* [Work instructions]
Only lines containing the word "none" belong in the answer; copy each one from the records.

* [Data provided]
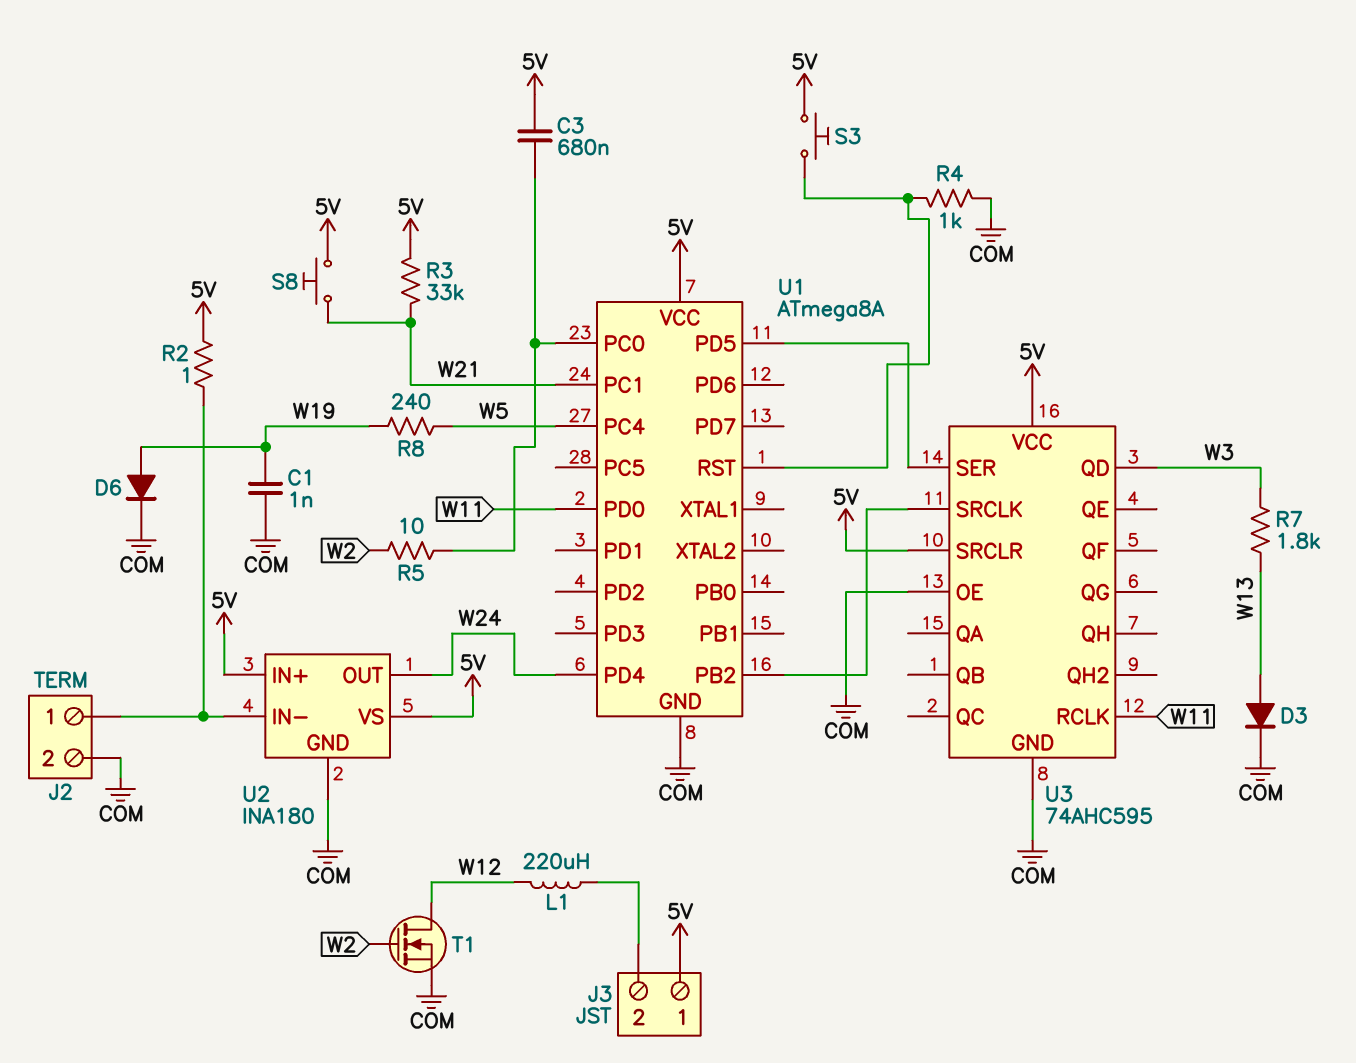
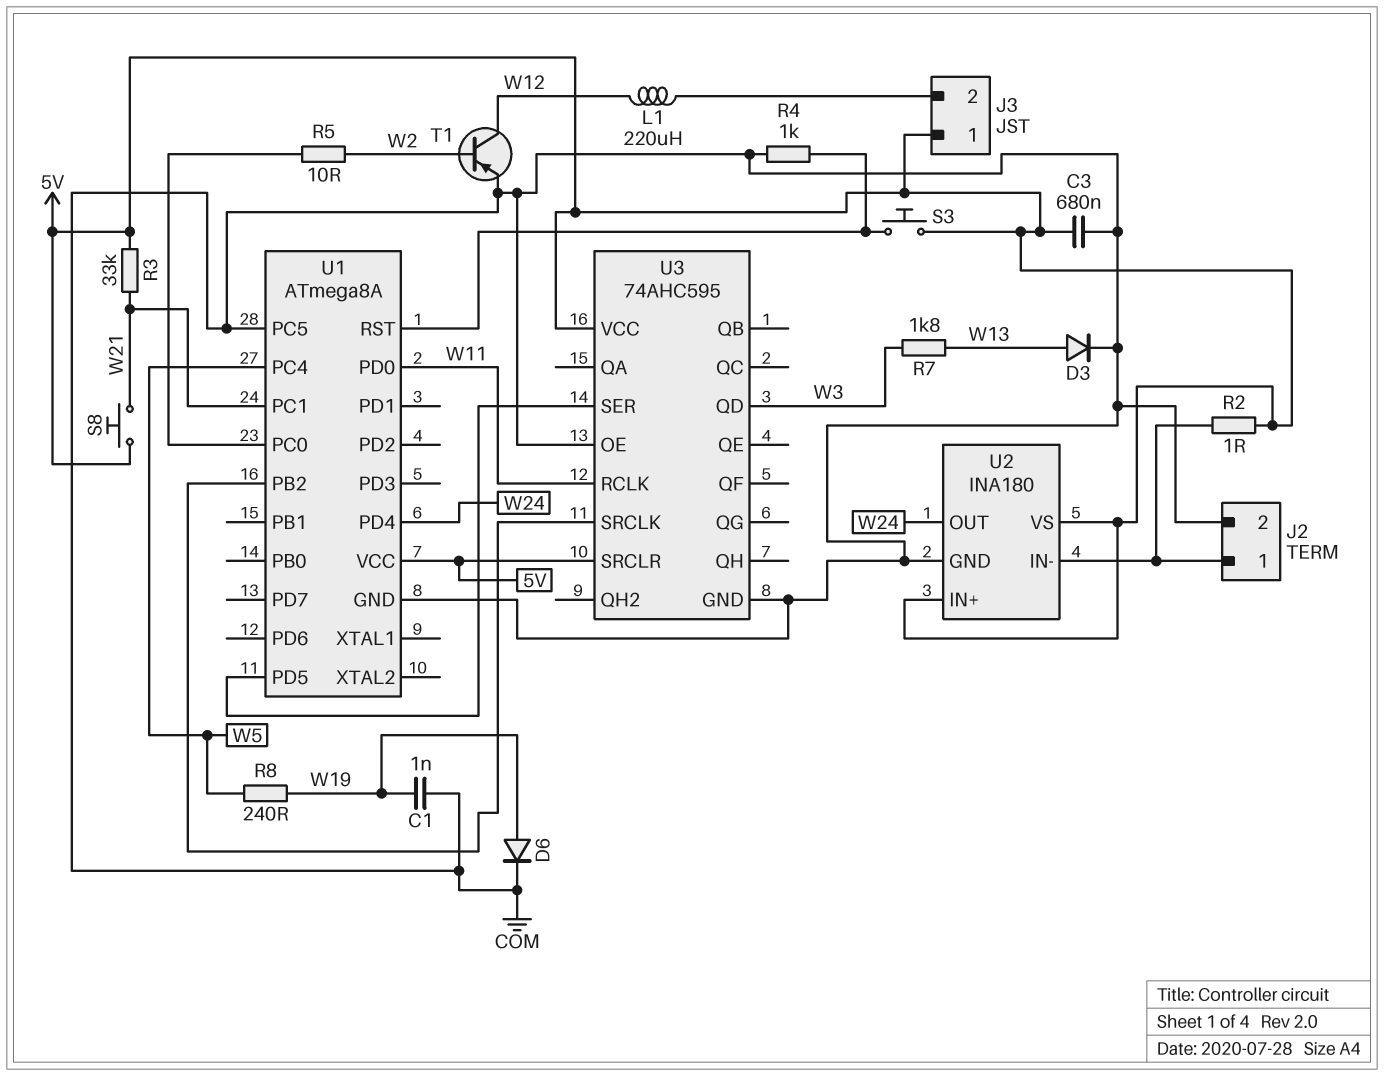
C3: 680nF (5V, U1/PC0) -> 680nF (5V, COM)
T1: NMOS (G W2, D W12, S COM) -> PNP (B W2, C W12, E COM)
U1 pin PC5: none -> COM

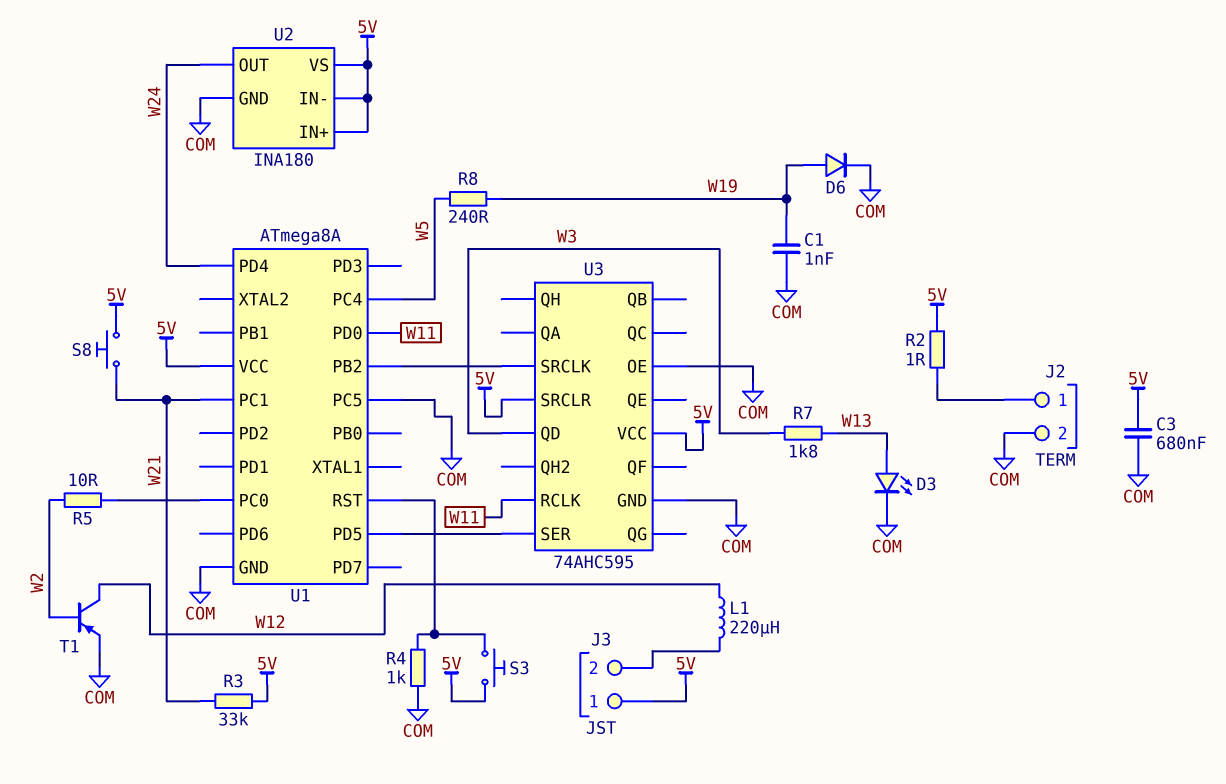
D3: diode (A W13, K COM) -> LED (A W13, K COM)
U2 pin IN-: J2/1 -> 5V

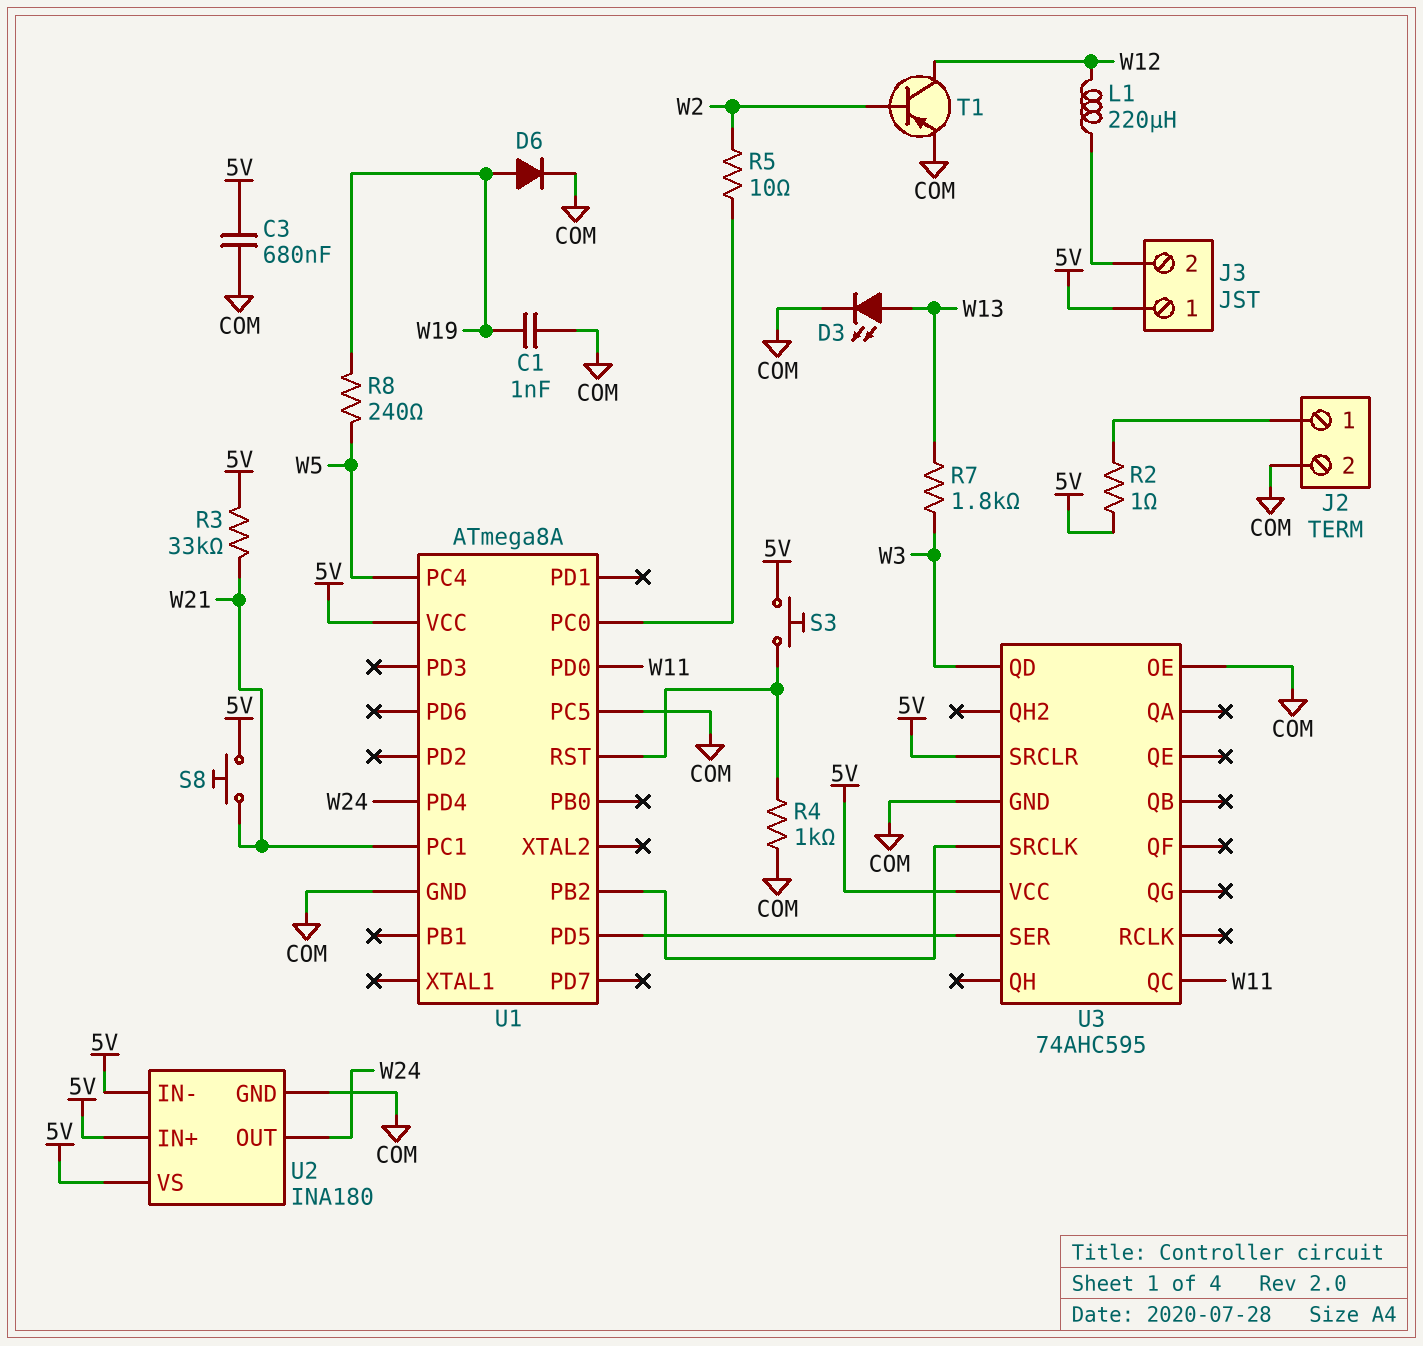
U3 pin QC: none -> W11
U3 pin RCLK: W11 -> none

* [Answer below]
U1 pin PC5: none -> COM
U3 pin QC: none -> W11
U3 pin RCLK: W11 -> none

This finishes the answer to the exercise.